_Task brief_
Your reply must hold the lines from the one containing "J203 pin 2: GND -> n8" to the end of the entries, copied exactly, with pictures excluded.

··········

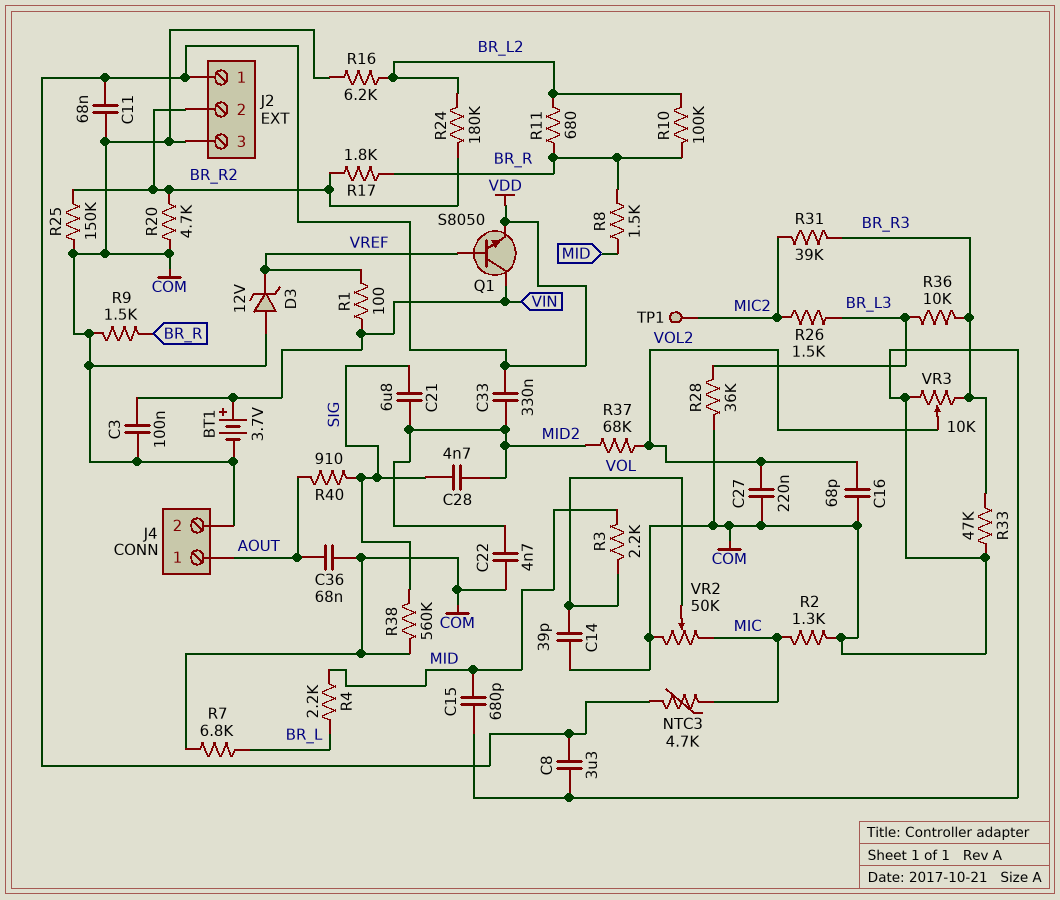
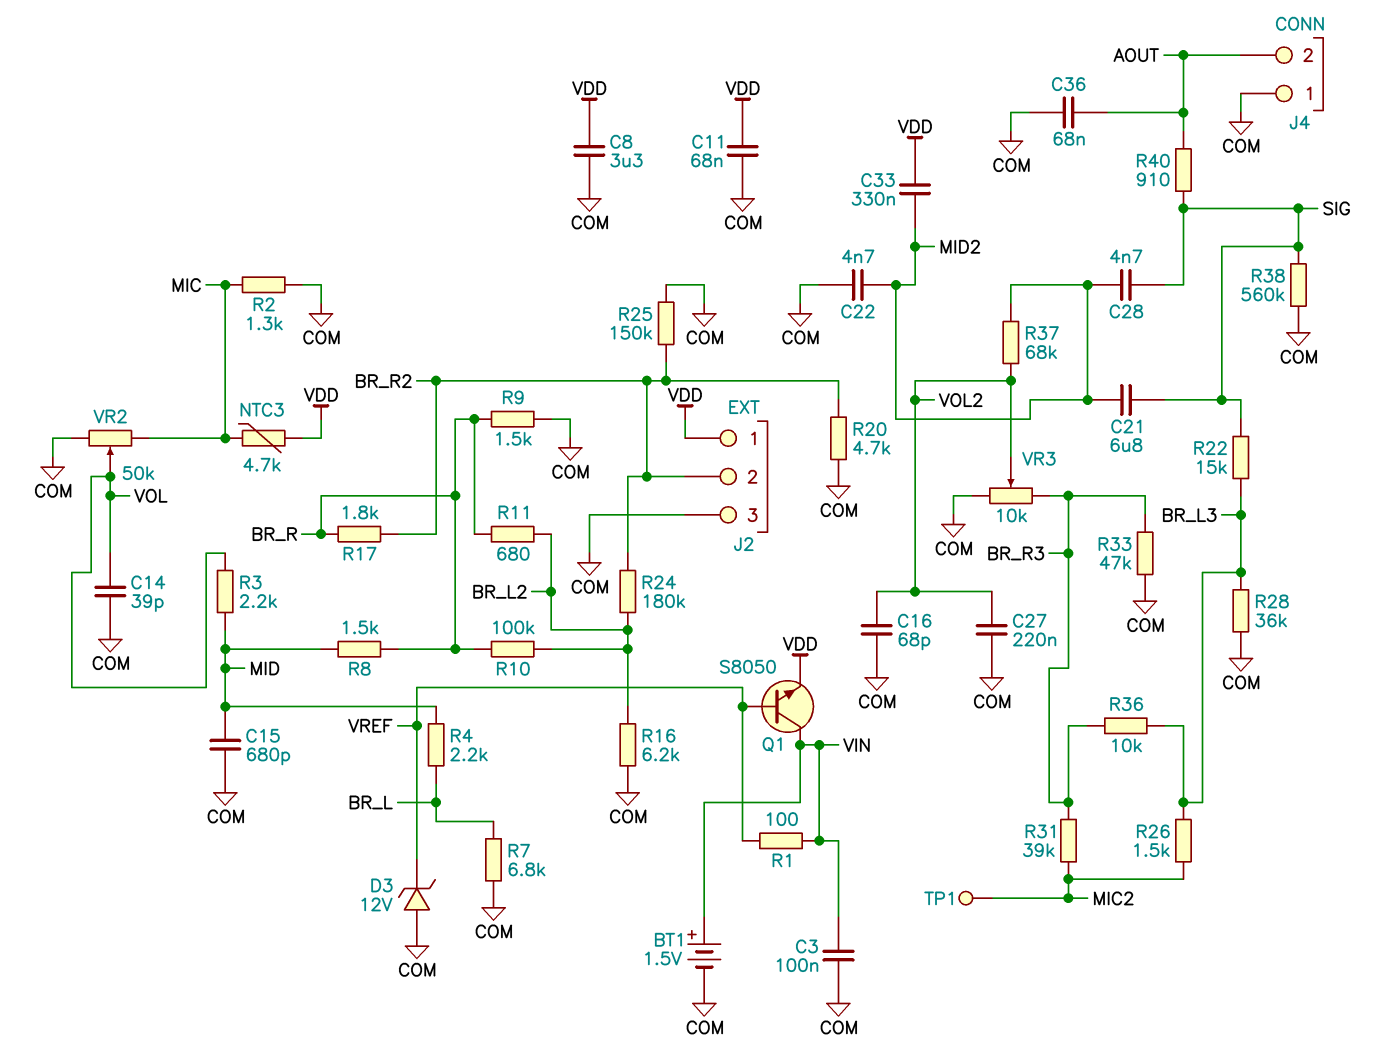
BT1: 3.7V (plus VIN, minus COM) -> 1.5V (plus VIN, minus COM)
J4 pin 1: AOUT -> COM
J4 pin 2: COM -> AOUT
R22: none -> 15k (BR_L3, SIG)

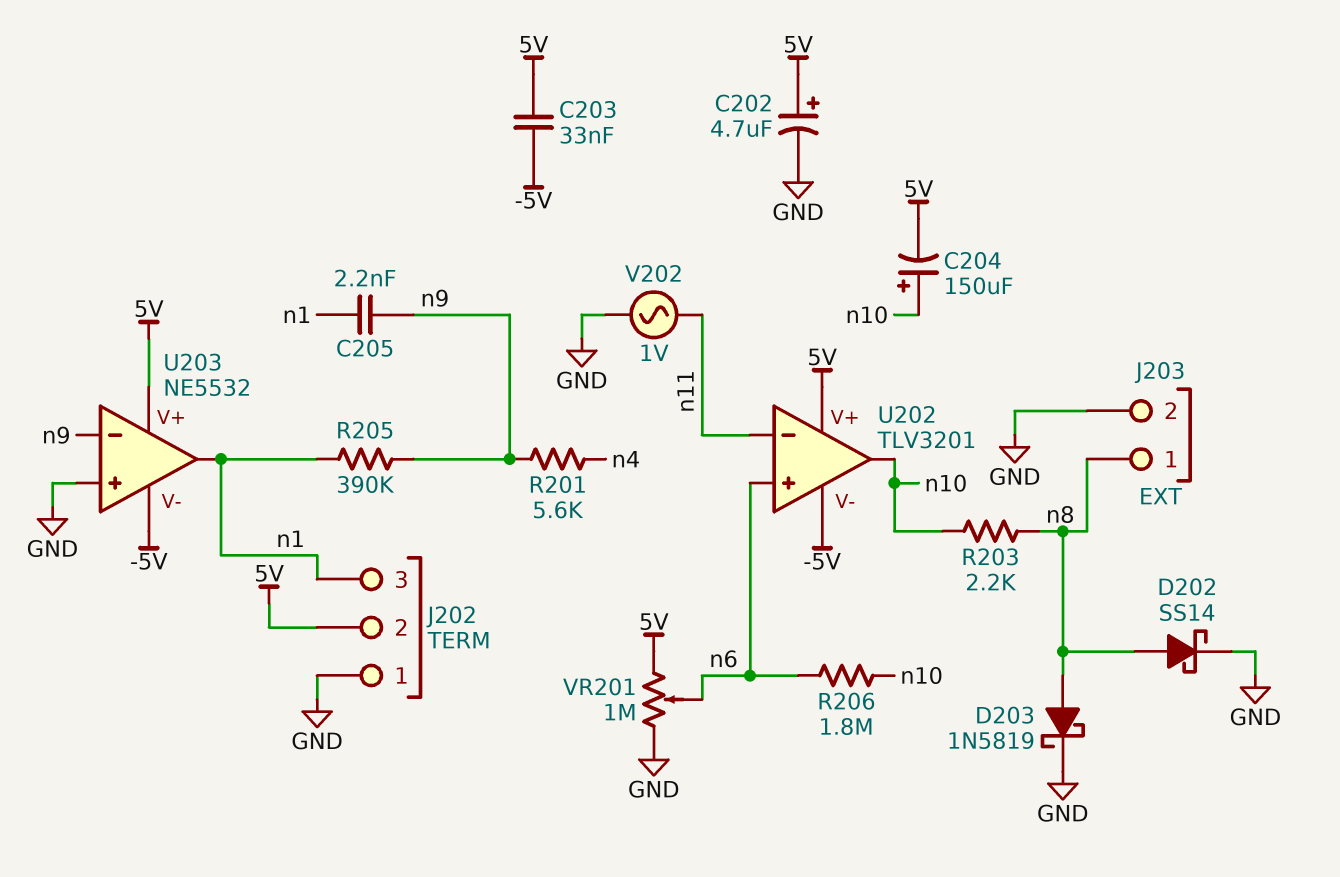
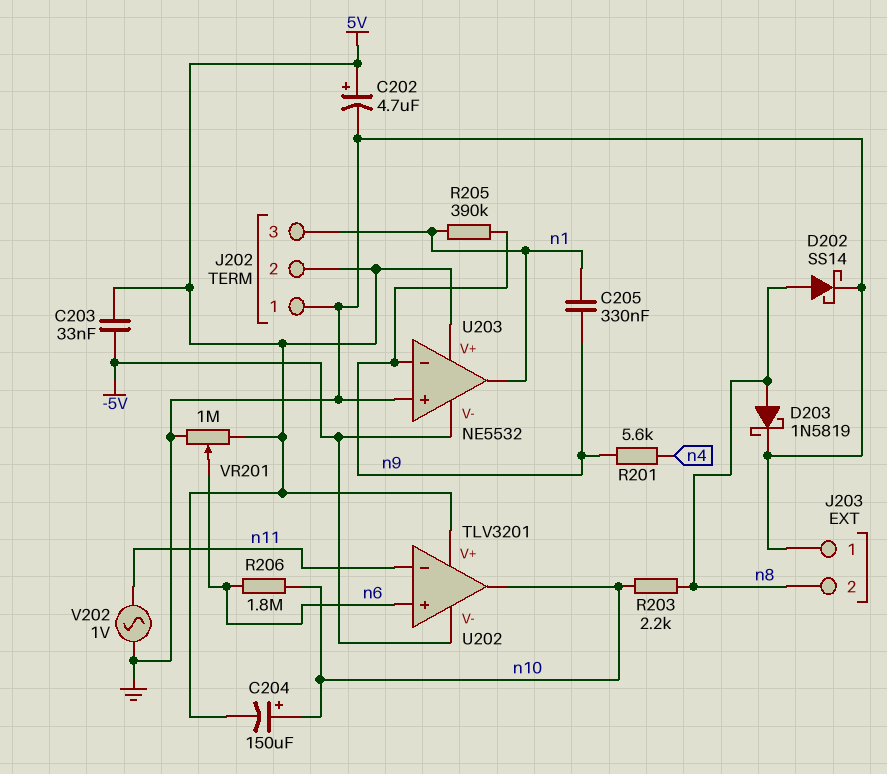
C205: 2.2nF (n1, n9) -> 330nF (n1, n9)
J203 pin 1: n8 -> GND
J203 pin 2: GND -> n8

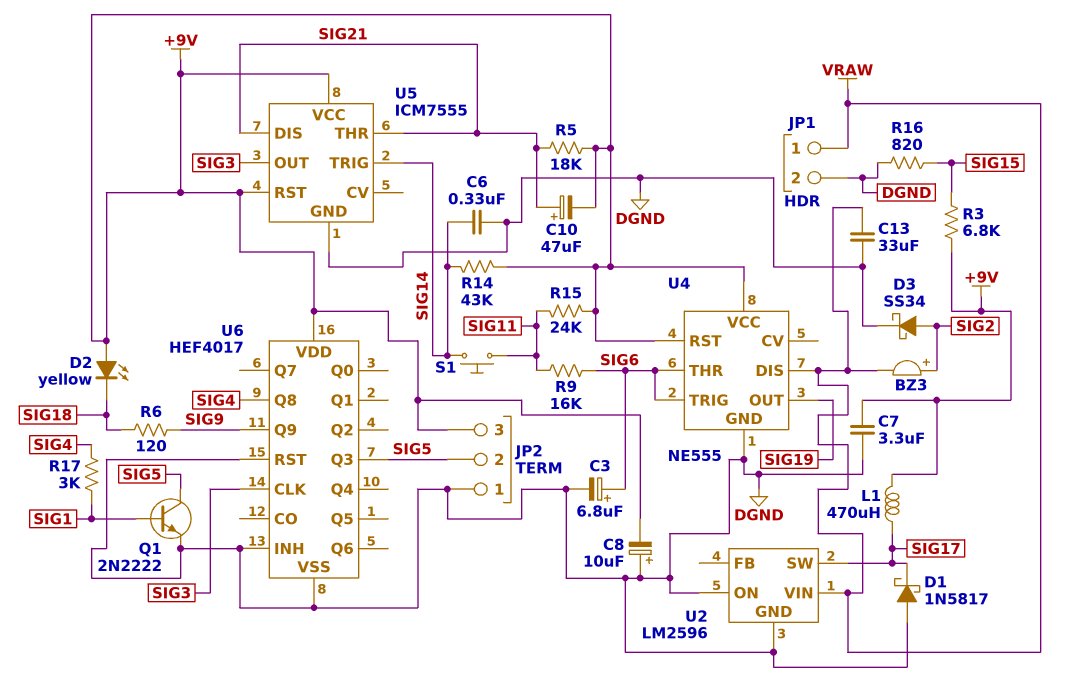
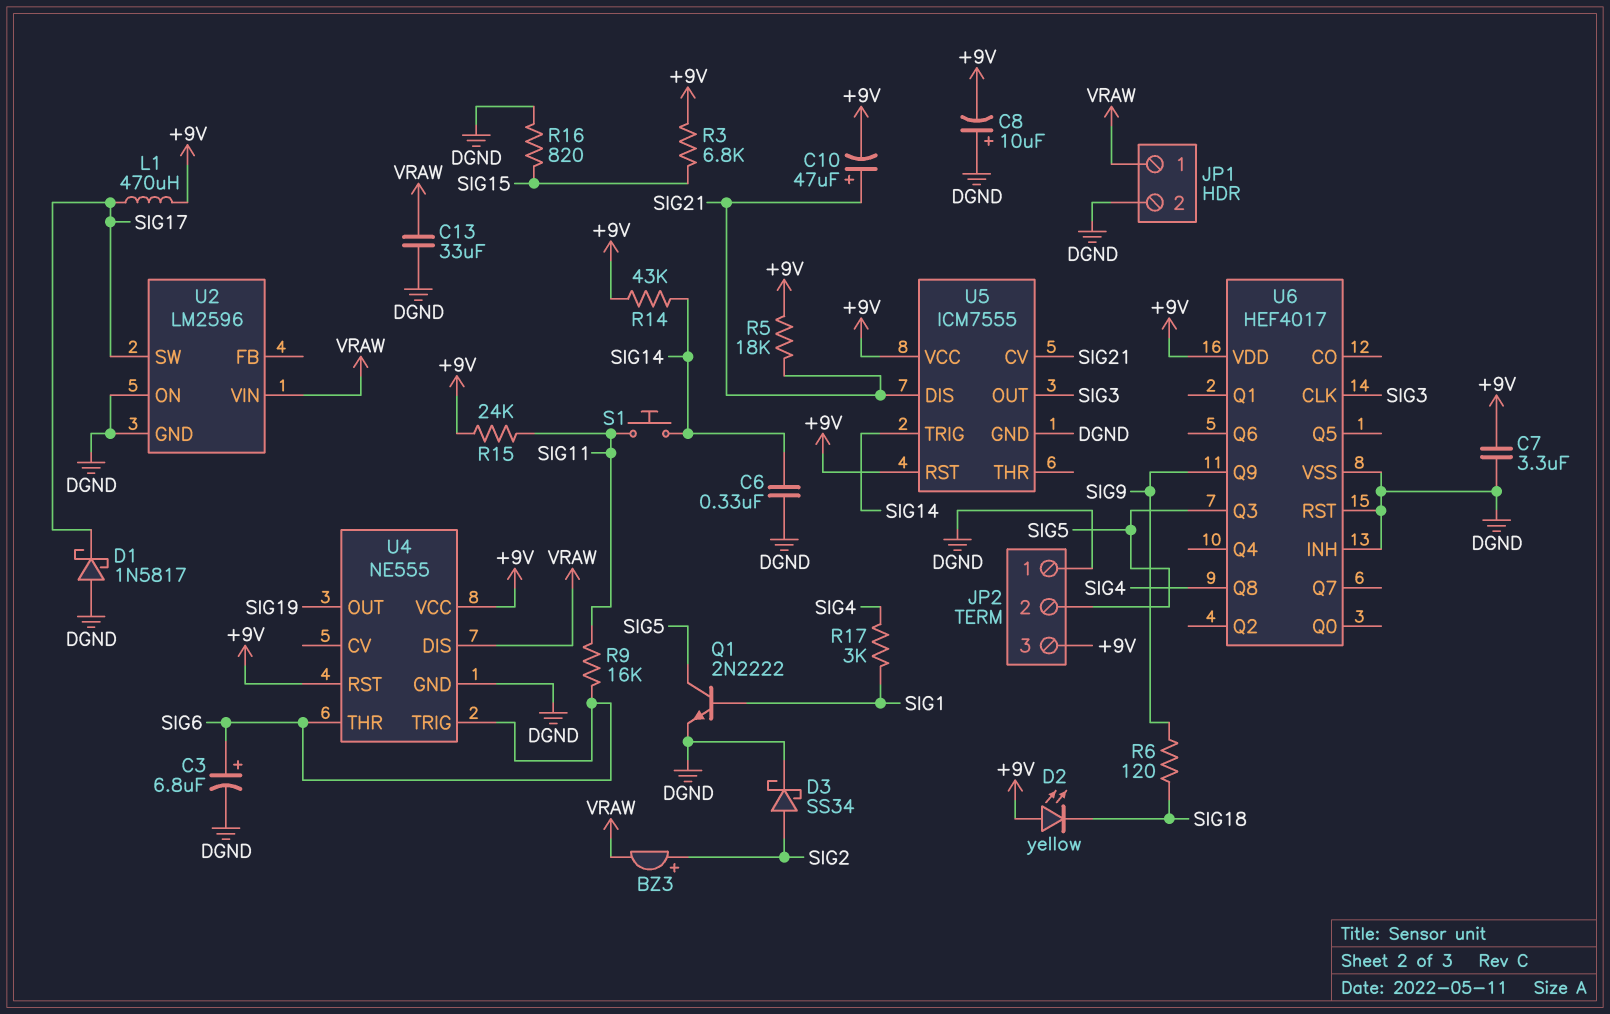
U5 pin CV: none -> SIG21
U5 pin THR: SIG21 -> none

··········

_Output of the exercise_
J203 pin 2: GND -> n8

U5 pin CV: none -> SIG21
U5 pin THR: SIG21 -> none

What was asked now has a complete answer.